**WHAT YOU NEED TO DO:**
A single stretch of the material below is to be transcribed exactly, starting at the line with "IMU2 pin INT: D3 -> D9" and ending after the line with "IMU3 pin SCL: GP2 -> GP5".

*** Begin section ***

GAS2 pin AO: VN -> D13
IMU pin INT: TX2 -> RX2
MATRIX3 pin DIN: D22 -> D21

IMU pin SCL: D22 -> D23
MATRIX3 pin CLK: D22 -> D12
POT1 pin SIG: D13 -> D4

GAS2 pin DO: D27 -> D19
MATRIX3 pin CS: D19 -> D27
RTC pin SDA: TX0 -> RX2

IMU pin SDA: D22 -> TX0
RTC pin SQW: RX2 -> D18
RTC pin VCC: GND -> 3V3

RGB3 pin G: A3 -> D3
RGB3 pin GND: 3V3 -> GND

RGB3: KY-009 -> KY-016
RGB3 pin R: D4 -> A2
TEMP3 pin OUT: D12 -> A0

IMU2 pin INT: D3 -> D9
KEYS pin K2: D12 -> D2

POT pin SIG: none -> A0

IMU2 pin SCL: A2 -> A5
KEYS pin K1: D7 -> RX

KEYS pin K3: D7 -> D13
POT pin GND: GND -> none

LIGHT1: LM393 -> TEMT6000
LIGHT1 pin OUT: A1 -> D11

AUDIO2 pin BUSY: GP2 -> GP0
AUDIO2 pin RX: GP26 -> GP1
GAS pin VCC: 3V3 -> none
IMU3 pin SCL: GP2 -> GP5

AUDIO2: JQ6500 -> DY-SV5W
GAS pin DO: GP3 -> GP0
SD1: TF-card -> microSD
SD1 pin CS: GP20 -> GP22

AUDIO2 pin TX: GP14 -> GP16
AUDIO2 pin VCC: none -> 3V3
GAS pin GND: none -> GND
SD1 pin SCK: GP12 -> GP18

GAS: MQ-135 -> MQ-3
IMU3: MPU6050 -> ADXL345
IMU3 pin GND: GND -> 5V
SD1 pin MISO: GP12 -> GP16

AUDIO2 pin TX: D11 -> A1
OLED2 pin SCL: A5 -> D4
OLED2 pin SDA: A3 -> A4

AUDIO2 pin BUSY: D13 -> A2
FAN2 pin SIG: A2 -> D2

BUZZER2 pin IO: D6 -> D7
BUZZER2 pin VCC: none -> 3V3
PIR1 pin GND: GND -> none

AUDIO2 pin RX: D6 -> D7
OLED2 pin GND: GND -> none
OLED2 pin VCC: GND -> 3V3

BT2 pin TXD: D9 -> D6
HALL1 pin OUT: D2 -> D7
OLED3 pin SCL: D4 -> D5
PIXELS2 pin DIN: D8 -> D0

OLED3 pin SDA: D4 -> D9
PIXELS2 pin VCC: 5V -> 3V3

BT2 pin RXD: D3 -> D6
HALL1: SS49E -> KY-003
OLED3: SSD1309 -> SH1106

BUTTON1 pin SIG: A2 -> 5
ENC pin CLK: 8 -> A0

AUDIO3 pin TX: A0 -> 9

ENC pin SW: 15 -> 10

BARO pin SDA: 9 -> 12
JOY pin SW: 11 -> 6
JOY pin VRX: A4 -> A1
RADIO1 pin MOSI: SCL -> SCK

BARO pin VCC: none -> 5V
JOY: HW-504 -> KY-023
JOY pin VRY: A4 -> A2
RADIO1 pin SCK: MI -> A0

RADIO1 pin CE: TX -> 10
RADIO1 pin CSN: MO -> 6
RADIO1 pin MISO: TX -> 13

*** End section ***

**SOLUTION TO THIS TASK:**
IMU2 pin INT: D3 -> D9
KEYS pin K2: D12 -> D2

POT pin SIG: none -> A0

IMU2 pin SCL: A2 -> A5
KEYS pin K1: D7 -> RX

KEYS pin K3: D7 -> D13
POT pin GND: GND -> none

LIGHT1: LM393 -> TEMT6000
LIGHT1 pin OUT: A1 -> D11

AUDIO2 pin BUSY: GP2 -> GP0
AUDIO2 pin RX: GP26 -> GP1
GAS pin VCC: 3V3 -> none
IMU3 pin SCL: GP2 -> GP5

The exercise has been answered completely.